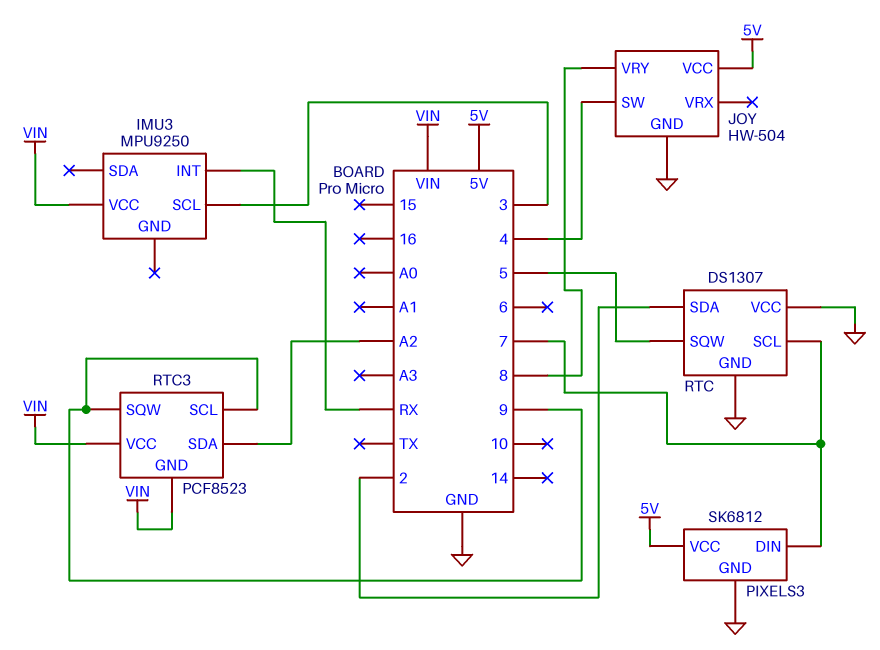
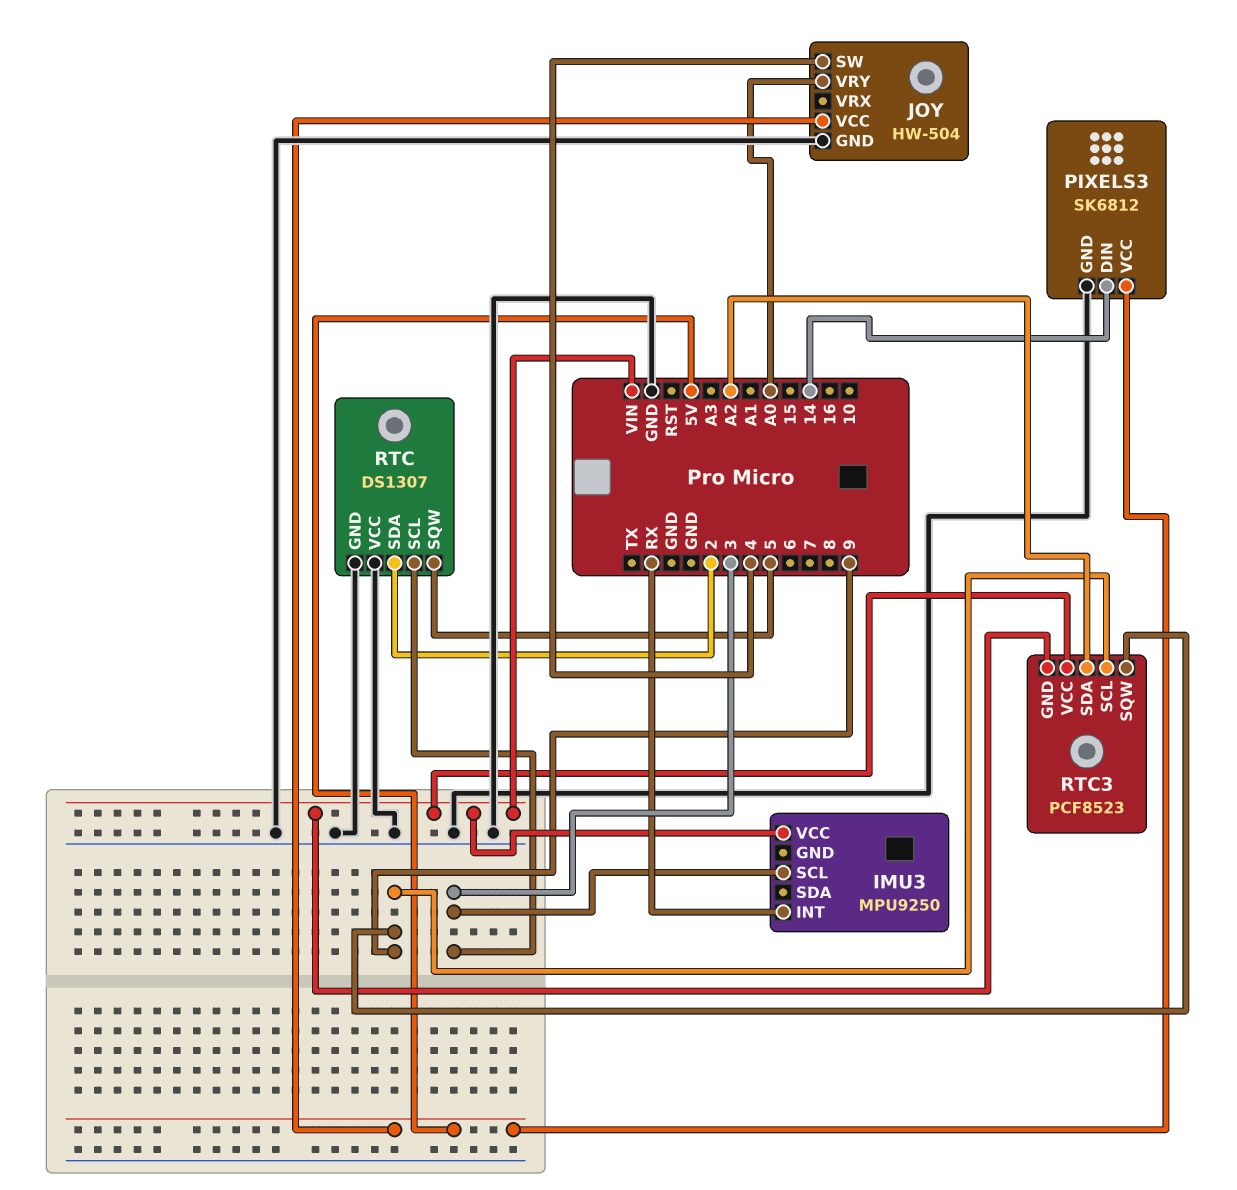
JOY pin VRY: 8 -> A0
PIXELS3 pin DIN: 7 -> 14
RTC pin SCL: 7 -> 3

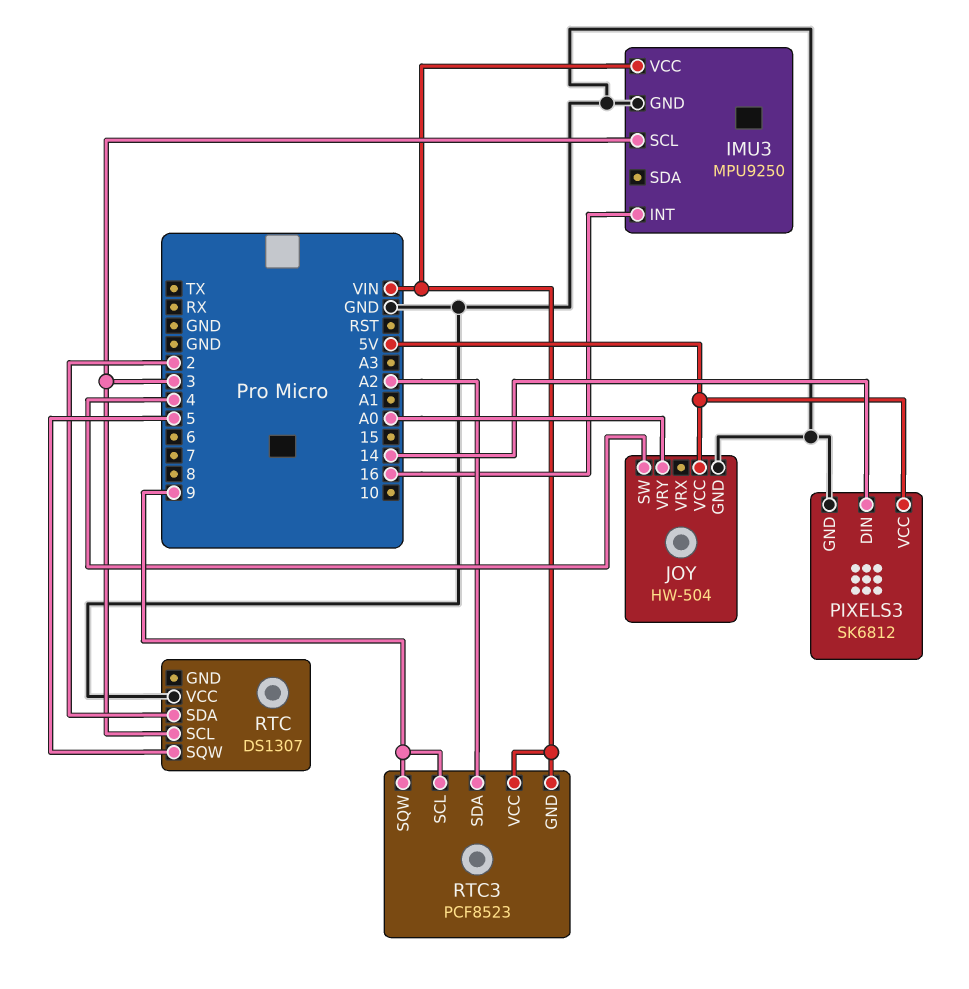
IMU3 pin GND: none -> GND
IMU3 pin INT: RX -> 16
RTC pin GND: GND -> none

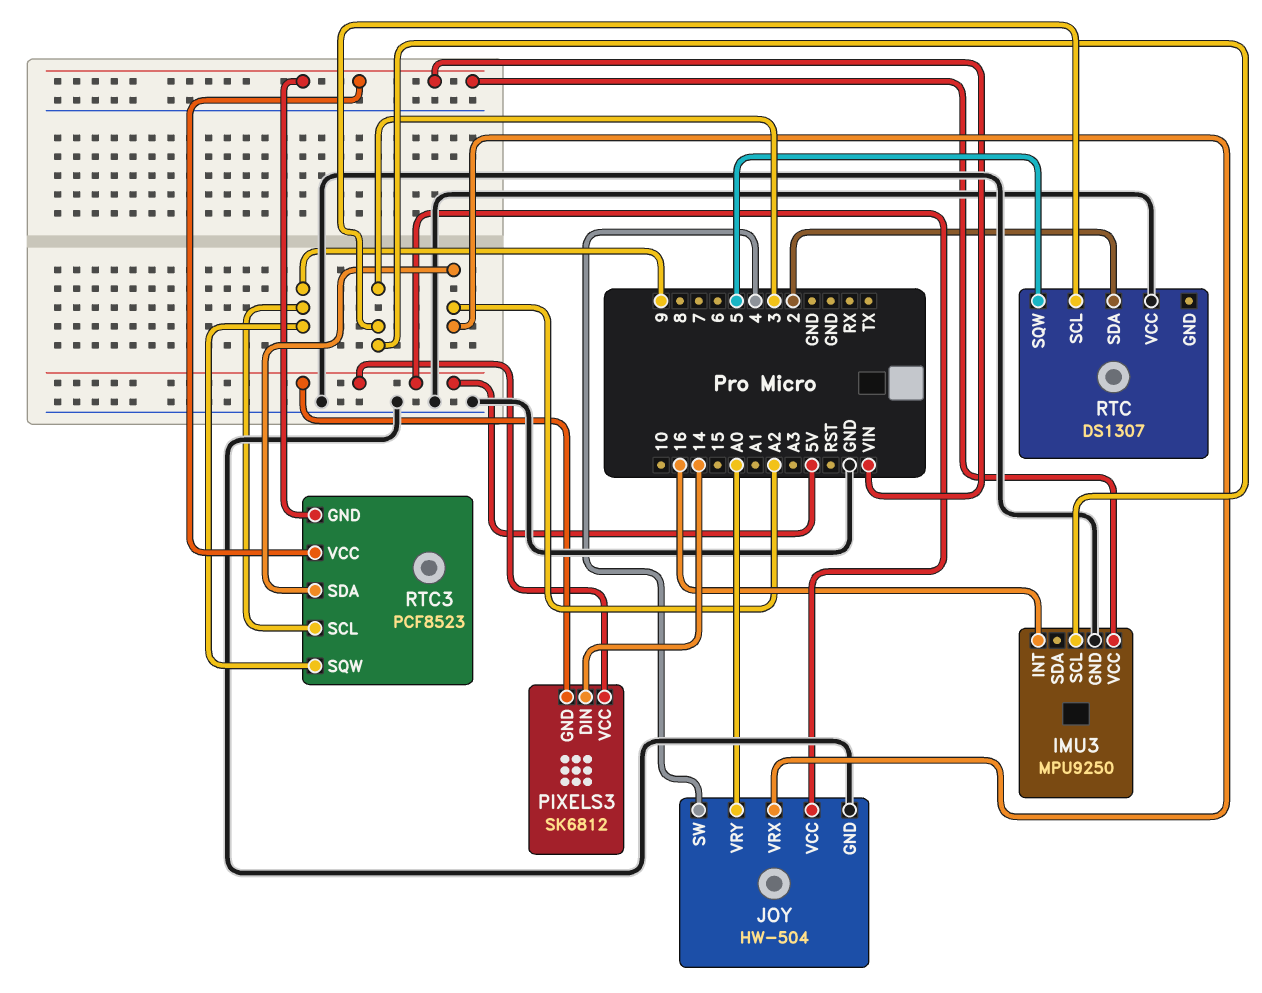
JOY pin VRX: none -> A2
PIXELS3 pin GND: GND -> 5V

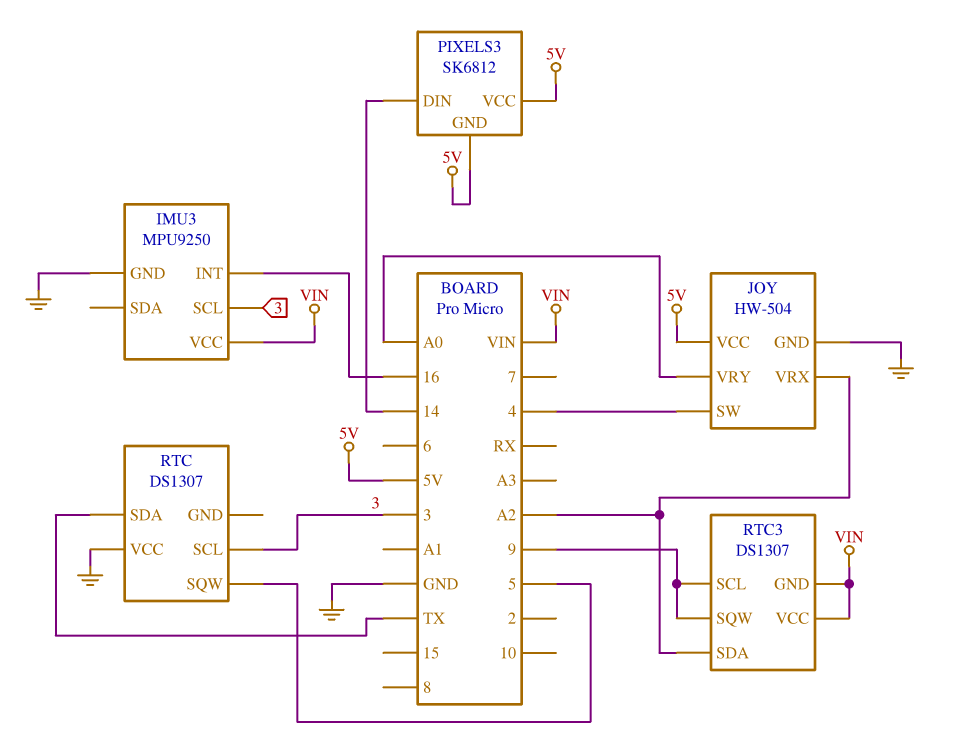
RTC pin SDA: 2 -> TX
RTC3: PCF8523 -> DS1307

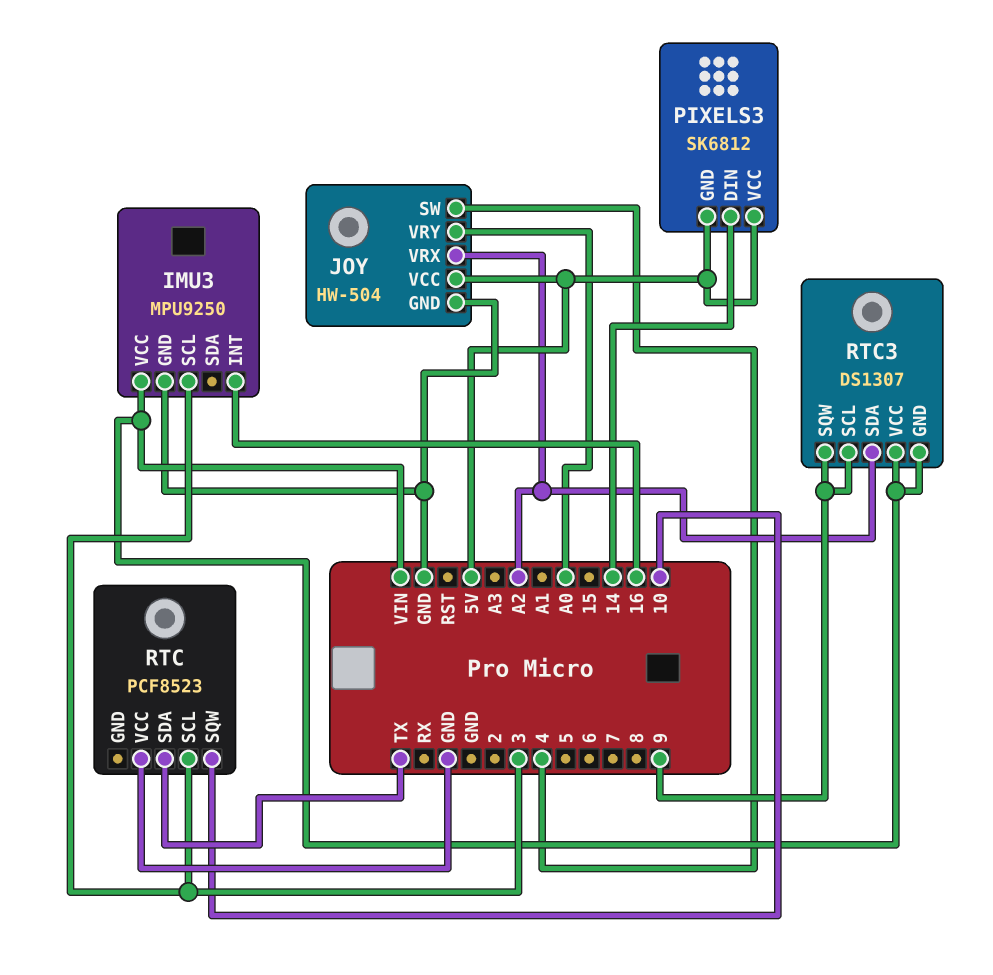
RTC: DS1307 -> PCF8523
RTC pin SQW: 5 -> 10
---*---
WHAT IS BEING ASKED:
What lines above contain the string "none"? Copy all of them.

WRITTEN ANSWER:
IMU3 pin GND: none -> GND
RTC pin GND: GND -> none
JOY pin VRX: none -> A2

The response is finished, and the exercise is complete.